_TASK_: Instruction for the entries that follow: retype exactly the lines from the line with "U35: NAND (in" to the line with "M2: motor 6V", both included, and omit all others.

════════════════

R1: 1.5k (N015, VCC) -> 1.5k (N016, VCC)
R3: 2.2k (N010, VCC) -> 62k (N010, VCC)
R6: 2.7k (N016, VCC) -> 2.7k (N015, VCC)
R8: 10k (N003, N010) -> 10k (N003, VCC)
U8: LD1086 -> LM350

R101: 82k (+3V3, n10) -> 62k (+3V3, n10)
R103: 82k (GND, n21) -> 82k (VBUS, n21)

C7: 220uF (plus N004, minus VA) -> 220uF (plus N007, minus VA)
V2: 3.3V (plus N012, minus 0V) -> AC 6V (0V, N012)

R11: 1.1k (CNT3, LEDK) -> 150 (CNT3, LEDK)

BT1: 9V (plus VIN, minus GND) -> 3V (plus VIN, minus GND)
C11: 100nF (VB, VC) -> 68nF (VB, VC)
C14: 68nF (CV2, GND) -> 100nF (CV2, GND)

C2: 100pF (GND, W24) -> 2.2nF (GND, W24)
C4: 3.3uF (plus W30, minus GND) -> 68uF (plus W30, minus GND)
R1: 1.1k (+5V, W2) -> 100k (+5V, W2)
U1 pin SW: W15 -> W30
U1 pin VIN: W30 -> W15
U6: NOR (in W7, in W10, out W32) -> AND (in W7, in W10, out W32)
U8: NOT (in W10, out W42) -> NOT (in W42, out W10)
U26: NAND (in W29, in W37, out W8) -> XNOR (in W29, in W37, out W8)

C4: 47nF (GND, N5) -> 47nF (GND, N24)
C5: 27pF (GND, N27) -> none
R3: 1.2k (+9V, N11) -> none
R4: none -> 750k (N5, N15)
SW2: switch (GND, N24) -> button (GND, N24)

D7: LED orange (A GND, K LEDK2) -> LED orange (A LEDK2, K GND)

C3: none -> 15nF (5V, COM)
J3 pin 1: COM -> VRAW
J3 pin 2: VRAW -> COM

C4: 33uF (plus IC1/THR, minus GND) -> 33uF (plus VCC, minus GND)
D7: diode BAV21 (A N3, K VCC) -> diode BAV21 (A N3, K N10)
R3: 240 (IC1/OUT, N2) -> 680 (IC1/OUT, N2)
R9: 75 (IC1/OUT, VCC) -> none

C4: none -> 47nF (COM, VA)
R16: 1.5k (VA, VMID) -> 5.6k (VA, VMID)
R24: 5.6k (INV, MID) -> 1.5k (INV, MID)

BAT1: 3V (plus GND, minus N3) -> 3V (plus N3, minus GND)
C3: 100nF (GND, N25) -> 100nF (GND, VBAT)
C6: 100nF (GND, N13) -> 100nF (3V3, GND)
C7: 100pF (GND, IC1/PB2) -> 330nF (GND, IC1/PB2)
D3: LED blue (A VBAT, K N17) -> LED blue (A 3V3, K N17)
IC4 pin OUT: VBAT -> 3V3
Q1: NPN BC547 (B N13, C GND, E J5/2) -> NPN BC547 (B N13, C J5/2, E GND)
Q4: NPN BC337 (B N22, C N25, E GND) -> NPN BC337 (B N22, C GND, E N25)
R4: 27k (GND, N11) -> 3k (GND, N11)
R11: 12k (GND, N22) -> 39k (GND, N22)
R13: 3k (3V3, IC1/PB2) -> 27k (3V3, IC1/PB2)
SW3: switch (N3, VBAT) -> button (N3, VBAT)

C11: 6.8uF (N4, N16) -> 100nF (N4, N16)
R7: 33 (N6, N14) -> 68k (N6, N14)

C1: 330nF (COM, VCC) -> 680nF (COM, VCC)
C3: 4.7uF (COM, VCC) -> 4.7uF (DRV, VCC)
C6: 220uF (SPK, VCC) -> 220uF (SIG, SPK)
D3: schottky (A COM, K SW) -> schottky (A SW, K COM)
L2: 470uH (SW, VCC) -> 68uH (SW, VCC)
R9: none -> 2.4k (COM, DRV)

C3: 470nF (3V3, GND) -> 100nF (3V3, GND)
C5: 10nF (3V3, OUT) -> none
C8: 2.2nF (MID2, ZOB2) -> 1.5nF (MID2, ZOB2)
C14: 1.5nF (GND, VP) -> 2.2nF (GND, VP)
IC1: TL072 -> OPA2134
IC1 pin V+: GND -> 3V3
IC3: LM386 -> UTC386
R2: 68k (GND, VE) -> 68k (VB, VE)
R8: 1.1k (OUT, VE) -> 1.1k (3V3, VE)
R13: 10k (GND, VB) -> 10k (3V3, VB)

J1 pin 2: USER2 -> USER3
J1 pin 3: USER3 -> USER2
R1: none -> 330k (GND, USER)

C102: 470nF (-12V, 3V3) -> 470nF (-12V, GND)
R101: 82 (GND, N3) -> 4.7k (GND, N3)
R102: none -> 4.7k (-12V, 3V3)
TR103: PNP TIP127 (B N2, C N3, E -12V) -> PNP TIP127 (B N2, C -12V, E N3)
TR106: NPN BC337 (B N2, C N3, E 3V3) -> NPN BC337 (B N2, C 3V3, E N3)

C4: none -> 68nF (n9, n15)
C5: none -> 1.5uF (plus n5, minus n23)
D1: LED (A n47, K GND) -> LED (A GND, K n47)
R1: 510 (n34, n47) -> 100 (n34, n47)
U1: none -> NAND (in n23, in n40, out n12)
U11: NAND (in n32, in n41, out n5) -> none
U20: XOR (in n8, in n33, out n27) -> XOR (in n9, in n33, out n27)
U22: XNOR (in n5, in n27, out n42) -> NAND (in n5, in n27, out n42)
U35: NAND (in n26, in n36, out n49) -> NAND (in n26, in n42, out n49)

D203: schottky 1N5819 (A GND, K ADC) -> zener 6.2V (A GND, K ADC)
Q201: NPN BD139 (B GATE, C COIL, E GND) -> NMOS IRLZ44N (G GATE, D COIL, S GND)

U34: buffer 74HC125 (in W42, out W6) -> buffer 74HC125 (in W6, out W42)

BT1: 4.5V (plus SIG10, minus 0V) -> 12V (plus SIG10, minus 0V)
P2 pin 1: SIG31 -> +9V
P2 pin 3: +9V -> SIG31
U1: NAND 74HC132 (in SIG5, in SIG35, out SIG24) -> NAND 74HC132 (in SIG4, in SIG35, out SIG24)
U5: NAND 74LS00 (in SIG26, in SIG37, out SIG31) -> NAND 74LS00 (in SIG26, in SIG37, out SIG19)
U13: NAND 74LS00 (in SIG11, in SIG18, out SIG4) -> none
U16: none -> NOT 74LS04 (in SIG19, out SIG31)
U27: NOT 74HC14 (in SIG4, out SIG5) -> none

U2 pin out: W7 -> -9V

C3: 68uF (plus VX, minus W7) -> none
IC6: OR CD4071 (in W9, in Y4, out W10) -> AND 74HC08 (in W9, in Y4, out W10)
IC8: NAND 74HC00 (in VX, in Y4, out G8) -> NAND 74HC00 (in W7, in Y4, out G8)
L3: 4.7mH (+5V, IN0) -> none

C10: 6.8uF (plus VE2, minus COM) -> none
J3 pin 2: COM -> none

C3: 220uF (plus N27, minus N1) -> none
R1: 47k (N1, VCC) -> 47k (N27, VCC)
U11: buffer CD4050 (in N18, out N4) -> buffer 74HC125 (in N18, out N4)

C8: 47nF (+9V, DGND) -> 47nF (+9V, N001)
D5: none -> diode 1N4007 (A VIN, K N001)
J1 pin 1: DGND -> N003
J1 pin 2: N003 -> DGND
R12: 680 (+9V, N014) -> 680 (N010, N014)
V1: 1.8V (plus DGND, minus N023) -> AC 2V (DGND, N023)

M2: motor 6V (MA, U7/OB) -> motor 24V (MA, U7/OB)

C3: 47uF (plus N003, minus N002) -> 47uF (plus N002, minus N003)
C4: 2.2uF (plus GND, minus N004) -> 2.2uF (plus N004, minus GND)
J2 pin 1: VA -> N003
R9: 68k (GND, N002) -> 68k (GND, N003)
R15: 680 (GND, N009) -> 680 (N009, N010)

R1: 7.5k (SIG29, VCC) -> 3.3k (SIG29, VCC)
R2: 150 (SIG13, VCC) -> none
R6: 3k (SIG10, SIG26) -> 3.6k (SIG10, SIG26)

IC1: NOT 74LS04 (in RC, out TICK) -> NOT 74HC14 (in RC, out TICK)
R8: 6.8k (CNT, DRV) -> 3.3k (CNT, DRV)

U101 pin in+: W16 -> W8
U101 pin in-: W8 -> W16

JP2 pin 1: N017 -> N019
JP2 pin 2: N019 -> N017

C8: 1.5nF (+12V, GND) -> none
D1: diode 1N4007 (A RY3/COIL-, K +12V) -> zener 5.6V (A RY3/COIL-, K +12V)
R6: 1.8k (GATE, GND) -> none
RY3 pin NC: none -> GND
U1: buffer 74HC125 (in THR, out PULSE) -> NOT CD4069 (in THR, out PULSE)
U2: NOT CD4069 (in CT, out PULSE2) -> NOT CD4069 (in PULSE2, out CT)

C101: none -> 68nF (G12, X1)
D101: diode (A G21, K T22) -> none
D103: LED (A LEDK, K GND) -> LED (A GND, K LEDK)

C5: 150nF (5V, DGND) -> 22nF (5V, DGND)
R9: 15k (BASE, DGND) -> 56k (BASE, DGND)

════════════════

_COMPLETED EXERCISE_:
U35: NAND (in n26, in n36, out n49) -> NAND (in n26, in n42, out n49)

D203: schottky 1N5819 (A GND, K ADC) -> zener 6.2V (A GND, K ADC)
Q201: NPN BD139 (B GATE, C COIL, E GND) -> NMOS IRLZ44N (G GATE, D COIL, S GND)

U34: buffer 74HC125 (in W42, out W6) -> buffer 74HC125 (in W6, out W42)

BT1: 4.5V (plus SIG10, minus 0V) -> 12V (plus SIG10, minus 0V)
P2 pin 1: SIG31 -> +9V
P2 pin 3: +9V -> SIG31
U1: NAND 74HC132 (in SIG5, in SIG35, out SIG24) -> NAND 74HC132 (in SIG4, in SIG35, out SIG24)
U5: NAND 74LS00 (in SIG26, in SIG37, out SIG31) -> NAND 74LS00 (in SIG26, in SIG37, out SIG19)
U13: NAND 74LS00 (in SIG11, in SIG18, out SIG4) -> none
U16: none -> NOT 74LS04 (in SIG19, out SIG31)
U27: NOT 74HC14 (in SIG4, out SIG5) -> none

U2 pin out: W7 -> -9V

C3: 68uF (plus VX, minus W7) -> none
IC6: OR CD4071 (in W9, in Y4, out W10) -> AND 74HC08 (in W9, in Y4, out W10)
IC8: NAND 74HC00 (in VX, in Y4, out G8) -> NAND 74HC00 (in W7, in Y4, out G8)
L3: 4.7mH (+5V, IN0) -> none

C10: 6.8uF (plus VE2, minus COM) -> none
J3 pin 2: COM -> none

C3: 220uF (plus N27, minus N1) -> none
R1: 47k (N1, VCC) -> 47k (N27, VCC)
U11: buffer CD4050 (in N18, out N4) -> buffer 74HC125 (in N18, out N4)

C8: 47nF (+9V, DGND) -> 47nF (+9V, N001)
D5: none -> diode 1N4007 (A VIN, K N001)
J1 pin 1: DGND -> N003
J1 pin 2: N003 -> DGND
R12: 680 (+9V, N014) -> 680 (N010, N014)
V1: 1.8V (plus DGND, minus N023) -> AC 2V (DGND, N023)

M2: motor 6V (MA, U7/OB) -> motor 24V (MA, U7/OB)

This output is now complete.